== WHAT THE TASK REQUIRES ==
Whichever lines of the material contain "watering", copy each of them.
^^^^
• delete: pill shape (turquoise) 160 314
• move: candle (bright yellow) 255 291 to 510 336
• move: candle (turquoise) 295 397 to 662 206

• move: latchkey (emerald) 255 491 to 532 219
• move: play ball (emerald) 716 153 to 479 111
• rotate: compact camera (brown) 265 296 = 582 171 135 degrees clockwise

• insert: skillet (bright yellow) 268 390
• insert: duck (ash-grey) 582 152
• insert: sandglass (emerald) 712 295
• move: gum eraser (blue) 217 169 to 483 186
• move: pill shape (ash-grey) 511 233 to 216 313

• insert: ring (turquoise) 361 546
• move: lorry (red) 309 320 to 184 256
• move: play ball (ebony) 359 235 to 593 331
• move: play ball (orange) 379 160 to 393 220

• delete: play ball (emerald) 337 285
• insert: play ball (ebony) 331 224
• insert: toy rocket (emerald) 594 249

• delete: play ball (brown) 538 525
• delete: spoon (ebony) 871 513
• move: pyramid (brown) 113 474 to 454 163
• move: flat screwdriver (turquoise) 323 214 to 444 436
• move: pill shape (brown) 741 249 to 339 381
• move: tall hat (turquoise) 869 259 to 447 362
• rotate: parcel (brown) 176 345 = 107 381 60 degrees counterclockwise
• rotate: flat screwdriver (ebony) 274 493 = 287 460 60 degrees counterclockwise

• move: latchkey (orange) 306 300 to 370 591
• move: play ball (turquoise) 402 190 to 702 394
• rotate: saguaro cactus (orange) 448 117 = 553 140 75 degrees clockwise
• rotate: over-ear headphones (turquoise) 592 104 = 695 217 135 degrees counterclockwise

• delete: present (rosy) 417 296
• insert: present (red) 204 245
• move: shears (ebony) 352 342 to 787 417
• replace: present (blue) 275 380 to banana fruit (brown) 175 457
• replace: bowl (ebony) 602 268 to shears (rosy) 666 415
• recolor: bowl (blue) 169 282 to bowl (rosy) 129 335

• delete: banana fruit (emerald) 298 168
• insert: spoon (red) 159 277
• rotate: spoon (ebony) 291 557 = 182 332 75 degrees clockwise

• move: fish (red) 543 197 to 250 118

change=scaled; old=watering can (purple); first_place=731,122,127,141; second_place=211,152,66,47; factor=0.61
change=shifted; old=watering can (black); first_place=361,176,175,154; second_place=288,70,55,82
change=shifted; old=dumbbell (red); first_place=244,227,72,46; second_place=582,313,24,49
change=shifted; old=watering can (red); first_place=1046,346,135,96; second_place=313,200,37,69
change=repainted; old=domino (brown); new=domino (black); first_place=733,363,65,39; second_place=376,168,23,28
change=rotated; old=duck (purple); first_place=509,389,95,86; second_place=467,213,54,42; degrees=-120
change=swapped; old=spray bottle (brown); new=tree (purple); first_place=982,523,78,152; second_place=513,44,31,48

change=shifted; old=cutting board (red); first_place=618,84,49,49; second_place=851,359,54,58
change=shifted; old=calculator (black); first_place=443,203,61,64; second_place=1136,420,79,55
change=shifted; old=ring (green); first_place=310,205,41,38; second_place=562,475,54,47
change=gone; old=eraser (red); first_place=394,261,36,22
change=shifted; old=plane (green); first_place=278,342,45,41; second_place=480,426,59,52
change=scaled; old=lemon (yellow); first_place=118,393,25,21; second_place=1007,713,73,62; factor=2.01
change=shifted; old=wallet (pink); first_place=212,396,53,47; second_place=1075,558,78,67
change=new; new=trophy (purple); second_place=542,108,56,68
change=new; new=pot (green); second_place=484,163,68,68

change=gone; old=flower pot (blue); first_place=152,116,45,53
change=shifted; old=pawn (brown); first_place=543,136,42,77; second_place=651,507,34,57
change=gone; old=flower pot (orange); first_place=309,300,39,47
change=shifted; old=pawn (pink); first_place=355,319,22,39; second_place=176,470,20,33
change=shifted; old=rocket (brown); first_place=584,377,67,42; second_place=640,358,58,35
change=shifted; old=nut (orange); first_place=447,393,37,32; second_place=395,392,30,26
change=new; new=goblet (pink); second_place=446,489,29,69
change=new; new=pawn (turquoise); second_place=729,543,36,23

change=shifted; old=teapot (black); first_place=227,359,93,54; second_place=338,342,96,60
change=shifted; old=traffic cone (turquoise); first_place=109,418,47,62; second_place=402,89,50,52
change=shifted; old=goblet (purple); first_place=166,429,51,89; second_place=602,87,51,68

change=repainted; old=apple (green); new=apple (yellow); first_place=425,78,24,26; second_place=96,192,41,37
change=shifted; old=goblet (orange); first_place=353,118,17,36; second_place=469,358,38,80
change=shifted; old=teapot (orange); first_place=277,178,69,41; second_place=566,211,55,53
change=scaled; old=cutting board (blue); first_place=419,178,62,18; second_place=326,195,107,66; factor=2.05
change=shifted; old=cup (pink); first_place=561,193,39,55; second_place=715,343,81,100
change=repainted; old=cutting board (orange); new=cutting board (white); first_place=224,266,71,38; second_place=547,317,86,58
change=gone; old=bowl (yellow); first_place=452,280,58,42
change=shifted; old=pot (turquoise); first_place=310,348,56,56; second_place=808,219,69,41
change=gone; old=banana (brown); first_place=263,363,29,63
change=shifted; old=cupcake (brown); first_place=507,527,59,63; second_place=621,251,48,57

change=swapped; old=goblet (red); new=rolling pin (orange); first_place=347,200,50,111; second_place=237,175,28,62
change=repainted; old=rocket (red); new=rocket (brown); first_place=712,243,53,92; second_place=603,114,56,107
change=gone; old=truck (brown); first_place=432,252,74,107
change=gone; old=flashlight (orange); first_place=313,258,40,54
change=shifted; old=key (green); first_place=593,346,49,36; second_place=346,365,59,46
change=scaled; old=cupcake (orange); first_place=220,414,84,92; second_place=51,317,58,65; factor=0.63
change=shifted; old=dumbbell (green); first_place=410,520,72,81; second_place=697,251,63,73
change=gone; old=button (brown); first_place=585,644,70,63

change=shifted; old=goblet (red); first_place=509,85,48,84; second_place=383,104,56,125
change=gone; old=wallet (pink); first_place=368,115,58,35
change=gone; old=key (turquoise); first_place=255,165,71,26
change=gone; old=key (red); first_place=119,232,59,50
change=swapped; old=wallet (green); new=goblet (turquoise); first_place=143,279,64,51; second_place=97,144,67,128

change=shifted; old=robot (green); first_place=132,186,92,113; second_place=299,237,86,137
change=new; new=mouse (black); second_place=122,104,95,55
^^^^
== TASK RESULT ==
change=scaled; old=watering can (purple); first_place=731,122,127,141; second_place=211,152,66,47; factor=0.61
change=shifted; old=watering can (black); first_place=361,176,175,154; second_place=288,70,55,82
change=shifted; old=watering can (red); first_place=1046,346,135,96; second_place=313,200,37,69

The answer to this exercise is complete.